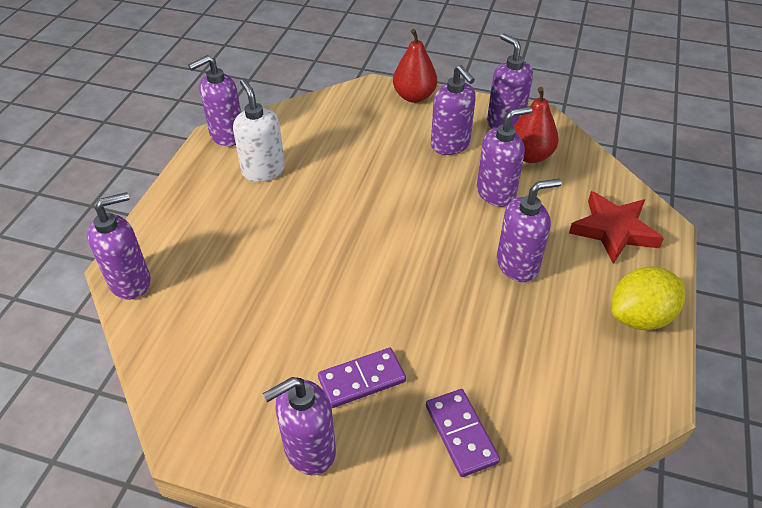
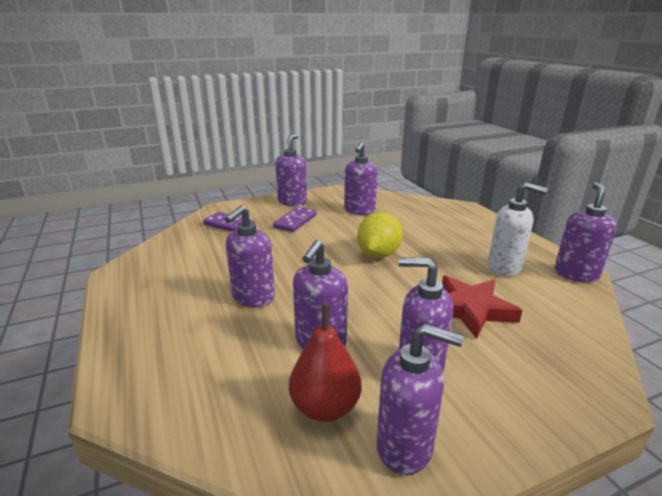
camera: 140 degrees right, 20 degrees down
purple soap dispenser [87,192,151,300] -> purple soap dispenser moved to [344,142,378,215]
red pear [393,29,437,103] -> none
red star [569,191,664,264] -> red star moved to [442,276,523,339]
yellow lemon [611,267,685,330] -> yellow lemon moved to [357,212,403,258]

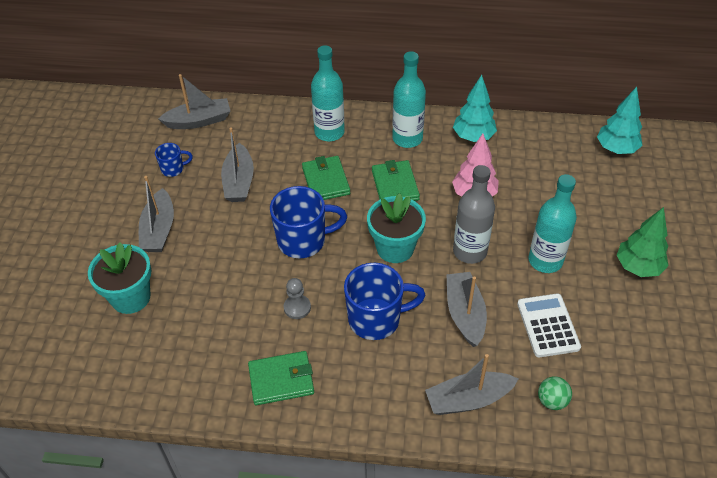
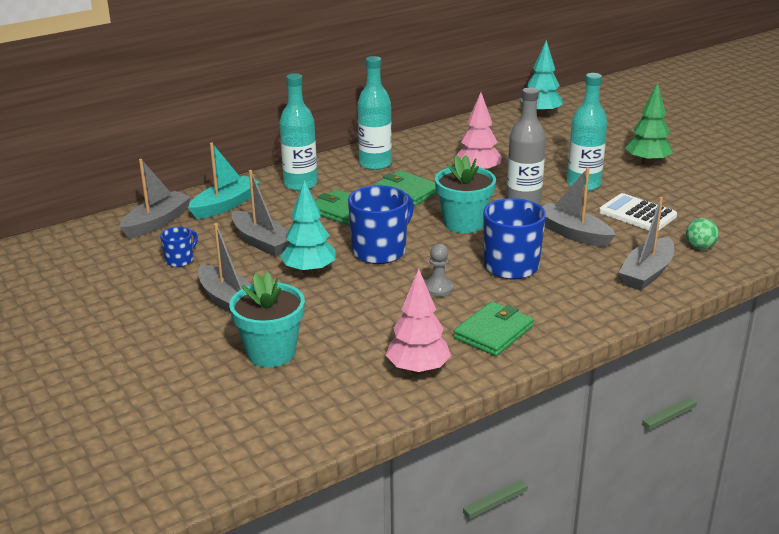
camera: 40 degrees left, 20 degrees down
turquoise tree [453,75,497,142] -> turquoise tree moved to [280,180,336,275]
none -> turquoise boat [188,142,260,219]
none -> pink tree [386,269,451,375]

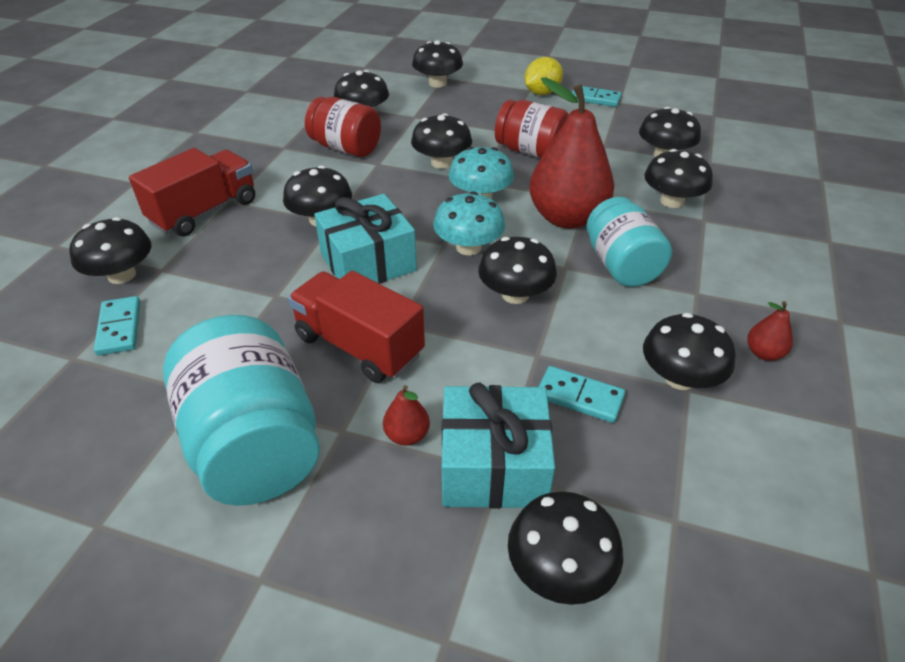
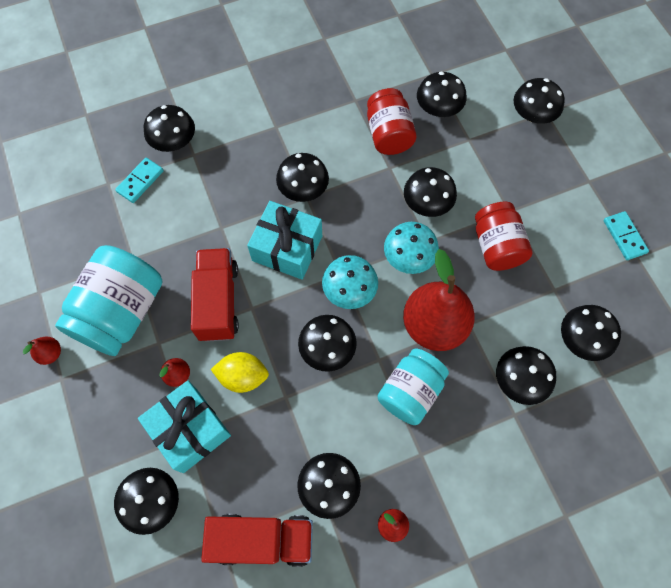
camera: 50 degrees right, 25 degrees up
red truck [129,148,255,236] -> red truck moved to [201,514,313,567]
yellow lemon [524,57,563,95] -> yellow lemon moved to [211,352,269,393]
turquoise domino [539,366,625,423] -> none
none -> red pear [23,337,61,365]

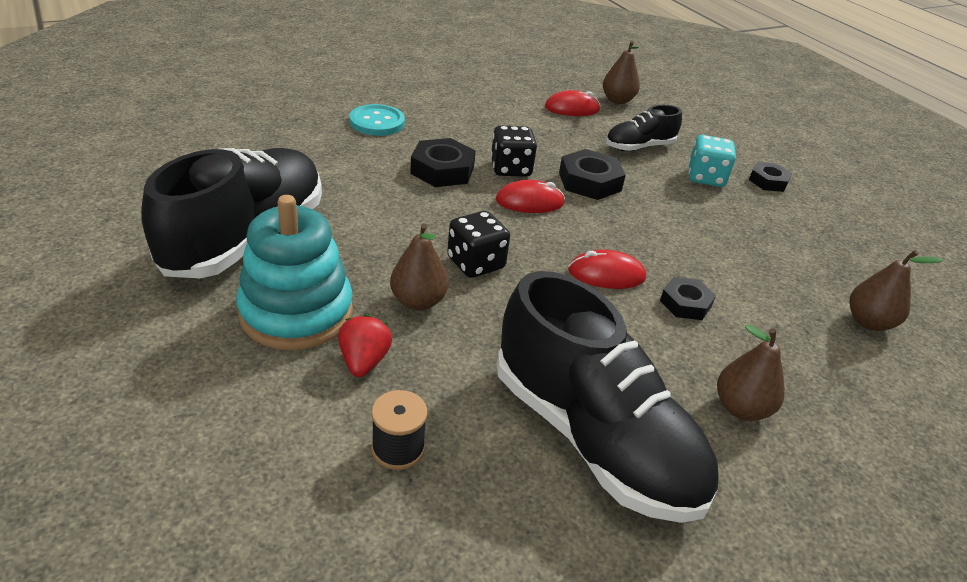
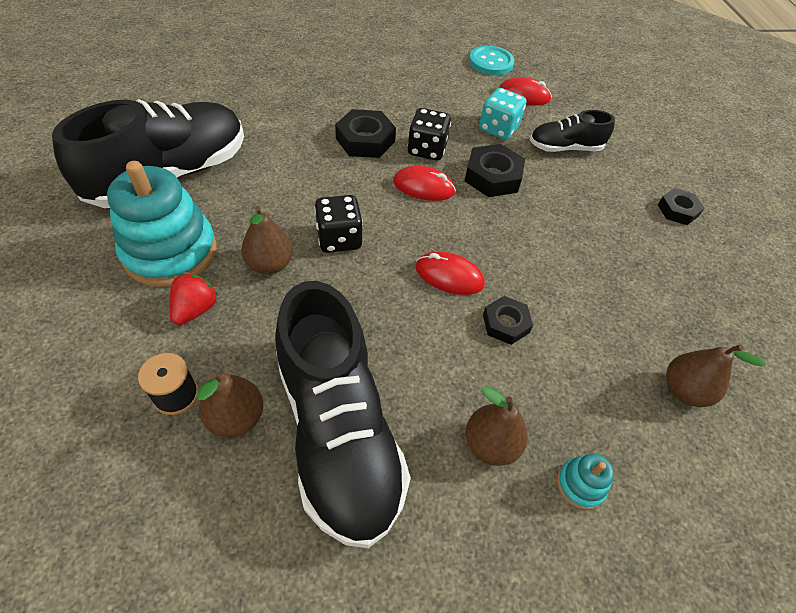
camera: 20 degrees right, 15 degrees up
turquoise button [349,104,405,136] -> turquoise button moved to [469,46,514,75]
brown pear [603,41,640,104] -> brown pear moved to [196,372,263,438]
turquoise dice [688,135,736,187] -> turquoise dice moved to [479,88,526,140]
none -> turquoise stacking toy [557,454,614,509]

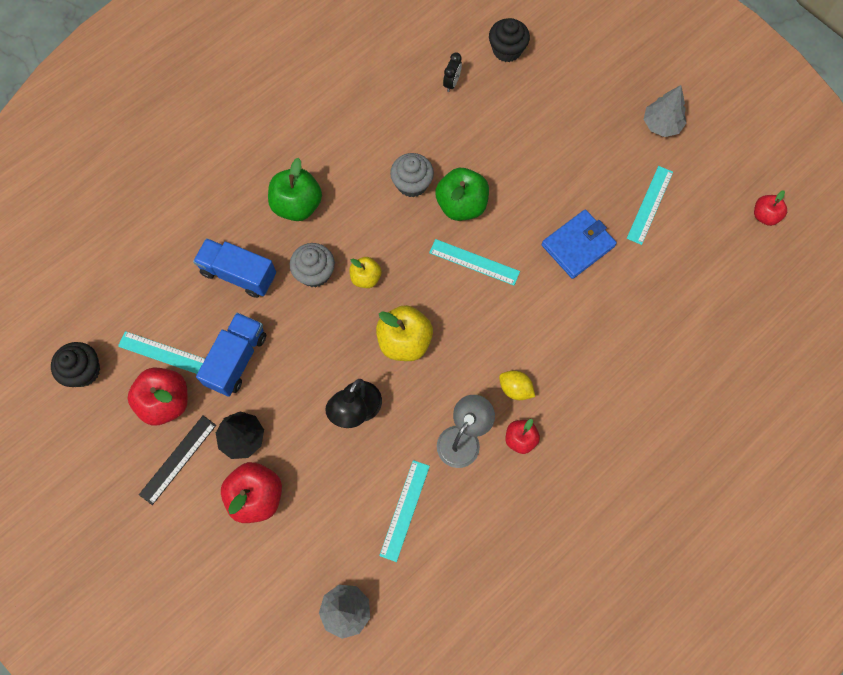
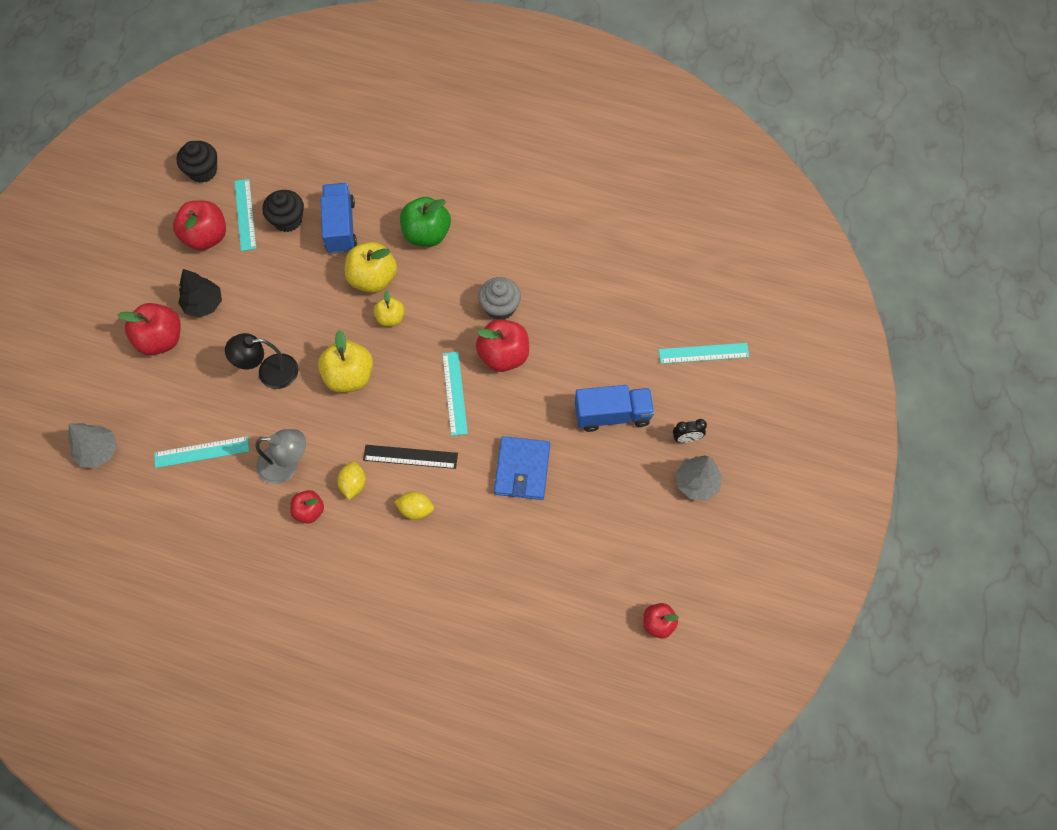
camera: 60 degrees right, 5 degrees down
black ruler [139,416,216,505] -> black ruler moved to [363,445,458,469]
blue truck [196,313,266,397] -> blue truck moved to [575,385,655,432]
grey cupcake [290,243,335,287] -> yellow apple [345,242,397,293]
green apple [435,168,489,221] -> red apple [476,319,529,372]
black clock [443,52,462,92] -> black clock moved to [673,419,707,443]
black cupcake [489,18,530,62] -> black cupcake moved to [262,190,304,232]
blue wallet [541,210,617,279] -> blue wallet turned 75 degrees clockwise [494,436,550,500]
turquoise ruler [627,166,673,245] -> turquoise ruler moved to [659,343,750,364]
none -> yellow lemon [394,491,434,520]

━━━━━━━━━━━━━━━━━━━━━━━━━━━━━━

* _EXERCISE DETAILS_:
Word for word, retype the lines in the entries above that run from the one with "yellow lemon [611,267,685,330]" through the one with "blue wallet [541,210,617,279]". Both ends count; pictures do not.

* _RESULT BELOW_:
yellow lemon [611,267,685,330] -> yellow lemon moved to [357,212,403,258]

camera: 40 degrees left, 20 degrees down
turquoise tree [453,75,497,142] -> turquoise tree moved to [280,180,336,275]
none -> turquoise boat [188,142,260,219]
none -> pink tree [386,269,451,375]

camera: 50 degrees right, 25 degrees up
red truck [129,148,255,236] -> red truck moved to [201,514,313,567]
yellow lemon [524,57,563,95] -> yellow lemon moved to [211,352,269,393]
turquoise domino [539,366,625,423] -> none
none -> red pear [23,337,61,365]

camera: 20 degrees right, 15 degrees up
turquoise button [349,104,405,136] -> turquoise button moved to [469,46,514,75]
brown pear [603,41,640,104] -> brown pear moved to [196,372,263,438]
turquoise dice [688,135,736,187] -> turquoise dice moved to [479,88,526,140]
none -> turquoise stacking toy [557,454,614,509]

camera: 60 degrees right, 5 degrees down
black ruler [139,416,216,505] -> black ruler moved to [363,445,458,469]
blue truck [196,313,266,397] -> blue truck moved to [575,385,655,432]
grey cupcake [290,243,335,287] -> yellow apple [345,242,397,293]
green apple [435,168,489,221] -> red apple [476,319,529,372]
black clock [443,52,462,92] -> black clock moved to [673,419,707,443]
black cupcake [489,18,530,62] -> black cupcake moved to [262,190,304,232]
blue wallet [541,210,617,279] -> blue wallet turned 75 degrees clockwise [494,436,550,500]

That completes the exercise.